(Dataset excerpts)
******************************
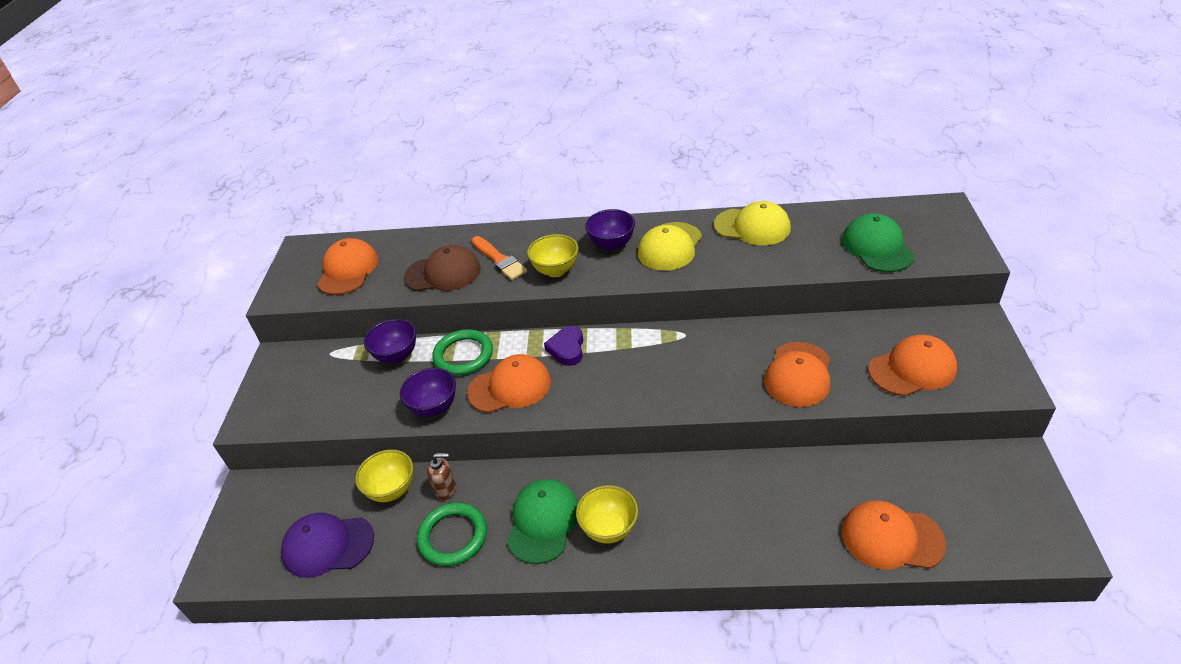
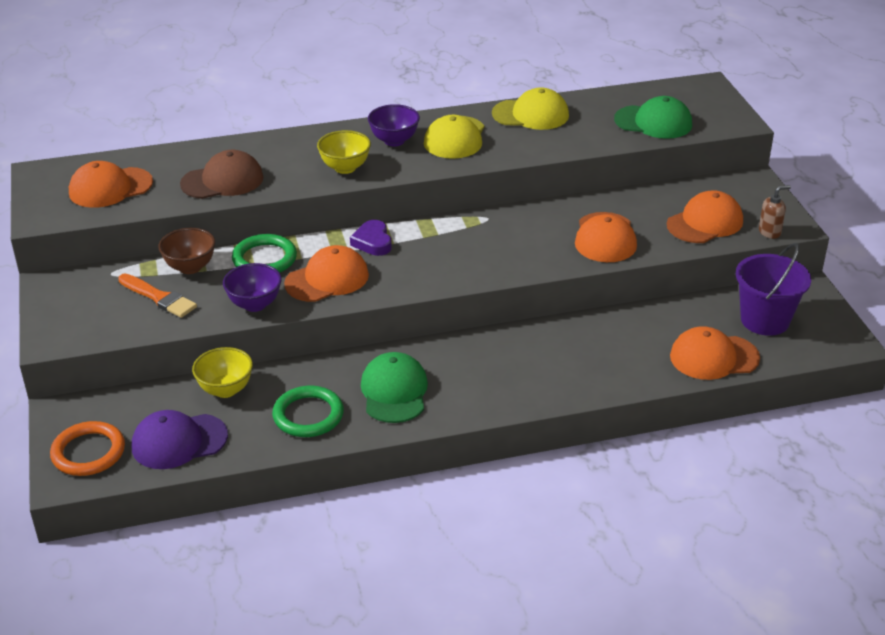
camera: 20 degrees left, 5 degrees down
(248, 542) = (88, 452): none -> orange ring
(348, 270) = (110, 188): orange cap -> orange cap turned 105 degrees counterclockwise
(397, 356) = (190, 267): purple bowl -> brown bowl
(446, 489) = (283, 381): brown soap dispenser -> brown soap dispenser (770, 232)
(499, 260) = (279, 164): orange brush -> orange brush (159, 297)
(609, 529) = (460, 387): yellow bowl -> none
(877, 247) = (653, 122): green cap -> green cap turned 135 degrees clockwise
(961, 495) = (765, 320): none -> purple bucket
******************************
What is required:
What this exercise asks for is every line of the data above with the word "degrees".

Answer:
camera: 20 degrees left, 5 degrees down
(348, 270) = (110, 188): orange cap -> orange cap turned 105 degrees counterclockwise
(877, 247) = (653, 122): green cap -> green cap turned 135 degrees clockwise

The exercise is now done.